### INPUT DATA

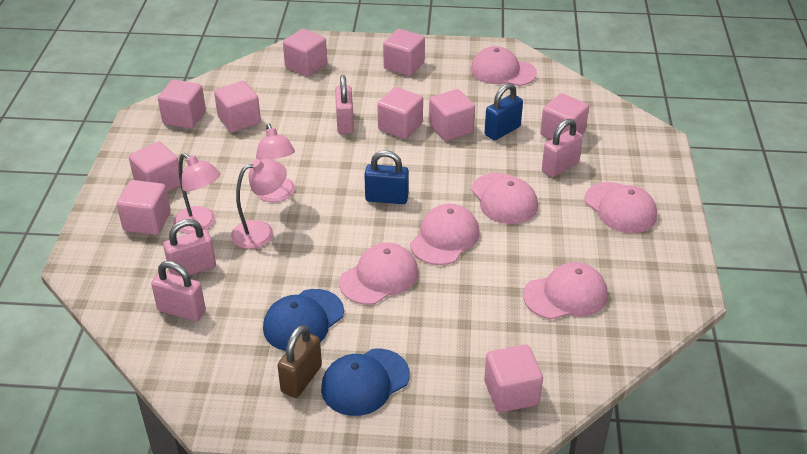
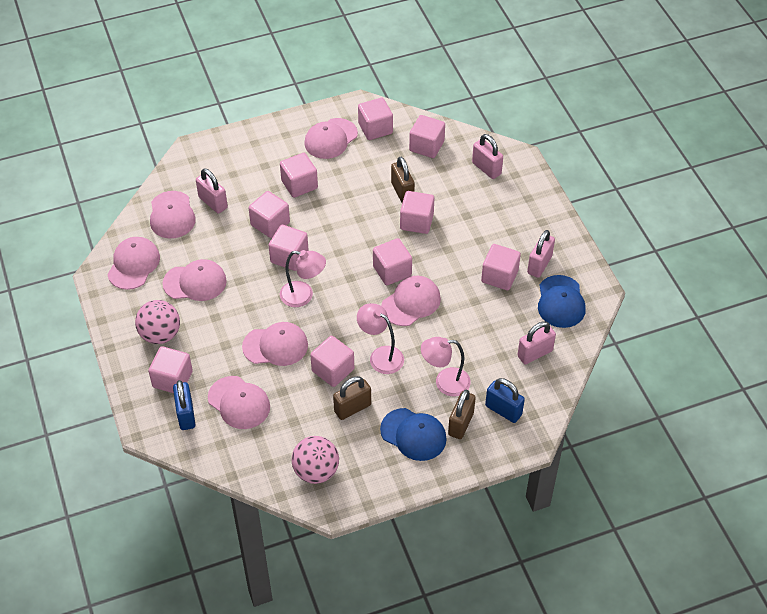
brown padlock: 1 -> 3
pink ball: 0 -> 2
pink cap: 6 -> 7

######
### INPUT DATA

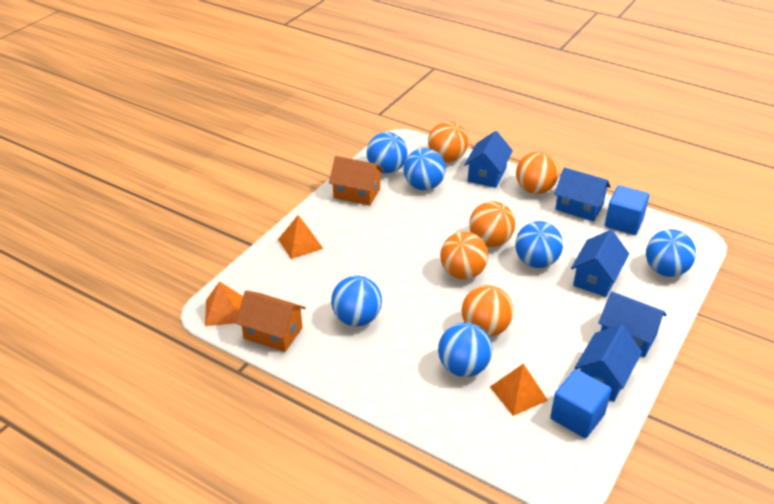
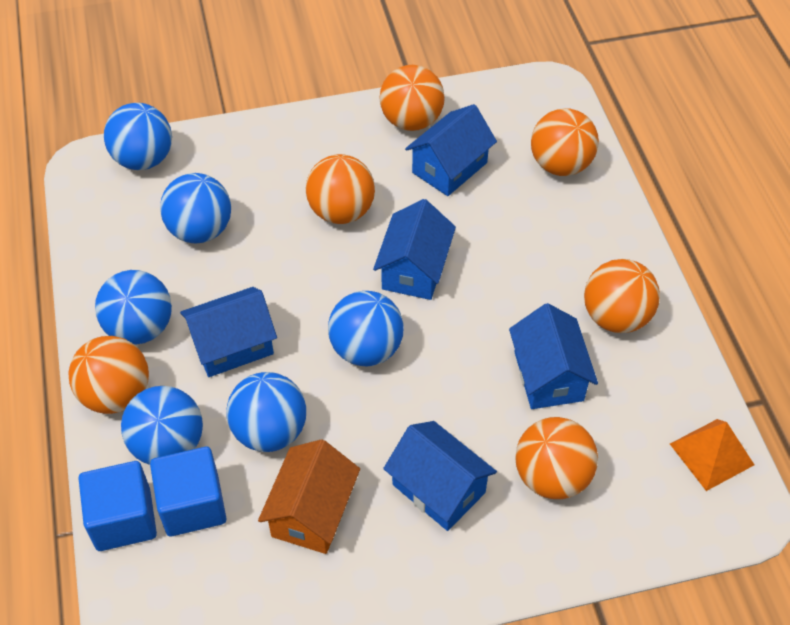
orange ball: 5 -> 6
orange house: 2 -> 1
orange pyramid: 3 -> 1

######

**WORK REQUEST:** Your answer should consist only of the lines above between the line holding "orange ball: 5 -> 6" and the line holding "orange pyramid: 3 -> 1", inclusive, each transcribed exactly.

**SOLUTION FOR THIS EXERCISE:**
orange ball: 5 -> 6
orange house: 2 -> 1
orange pyramid: 3 -> 1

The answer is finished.